Work request: Below are lines of data; restate word for word those running from the line containing "pink semicircle: rotated 65 degrees clockwise" to the line containing "pink semicircle: rotated 36", inclusive, and no others.

Start of Source data

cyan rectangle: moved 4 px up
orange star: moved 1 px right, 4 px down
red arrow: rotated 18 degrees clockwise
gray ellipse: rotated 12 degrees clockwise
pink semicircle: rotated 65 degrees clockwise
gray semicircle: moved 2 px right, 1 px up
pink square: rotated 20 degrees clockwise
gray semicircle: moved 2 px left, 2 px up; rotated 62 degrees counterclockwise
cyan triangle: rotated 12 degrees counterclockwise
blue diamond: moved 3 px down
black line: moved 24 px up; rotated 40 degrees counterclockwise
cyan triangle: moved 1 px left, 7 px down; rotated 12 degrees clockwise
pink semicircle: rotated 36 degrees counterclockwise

End of Source data
Start of Source data

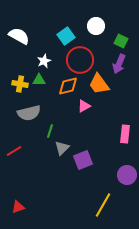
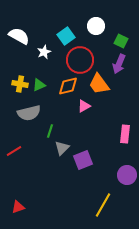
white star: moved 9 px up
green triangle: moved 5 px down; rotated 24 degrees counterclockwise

End of Source data

Answer for the task:
pink semicircle: rotated 65 degrees clockwise
gray semicircle: moved 2 px right, 1 px up
pink square: rotated 20 degrees clockwise
gray semicircle: moved 2 px left, 2 px up; rotated 62 degrees counterclockwise
cyan triangle: rotated 12 degrees counterclockwise
blue diamond: moved 3 px down
black line: moved 24 px up; rotated 40 degrees counterclockwise
cyan triangle: moved 1 px left, 7 px down; rotated 12 degrees clockwise
pink semicircle: rotated 36 degrees counterclockwise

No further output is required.